**WORK TO COMPLETE**
Repeat the listing below line by line, exactly, leaving its pictures behind.

**EXERCISE DATA**
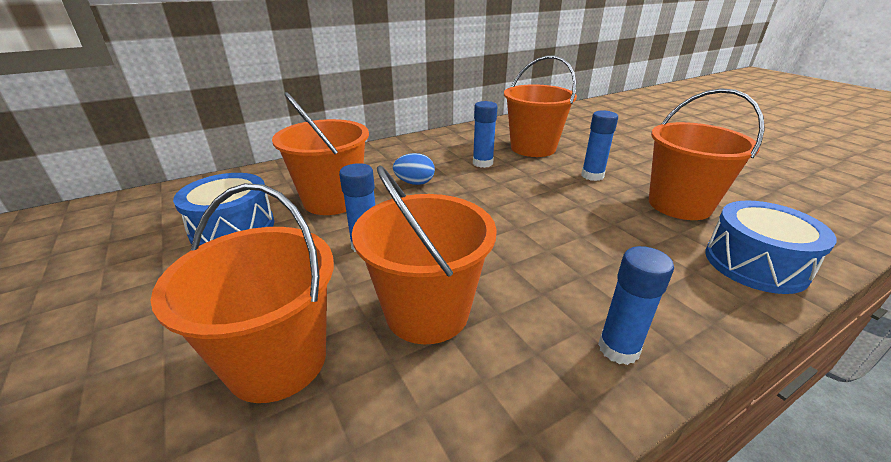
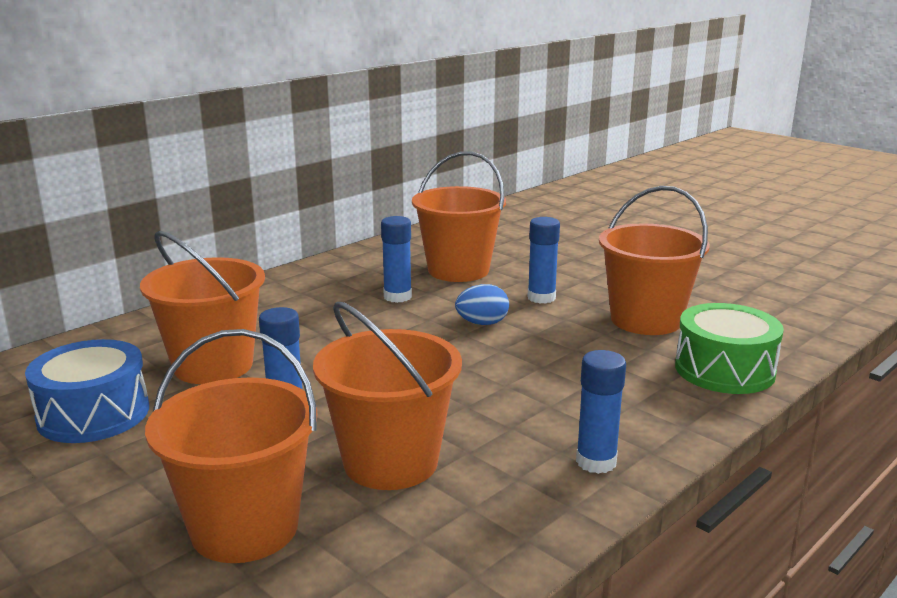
camera: 15 degrees left, 10 degrees down
(415, 183) = (316, 331): blue egg -> blue egg (482, 323)
(755, 264) = (724, 370): blue drum -> green drum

**WRITTEN ANSWER**
camera: 15 degrees left, 10 degrees down
(415, 183) = (316, 331): blue egg -> blue egg (482, 323)
(755, 264) = (724, 370): blue drum -> green drum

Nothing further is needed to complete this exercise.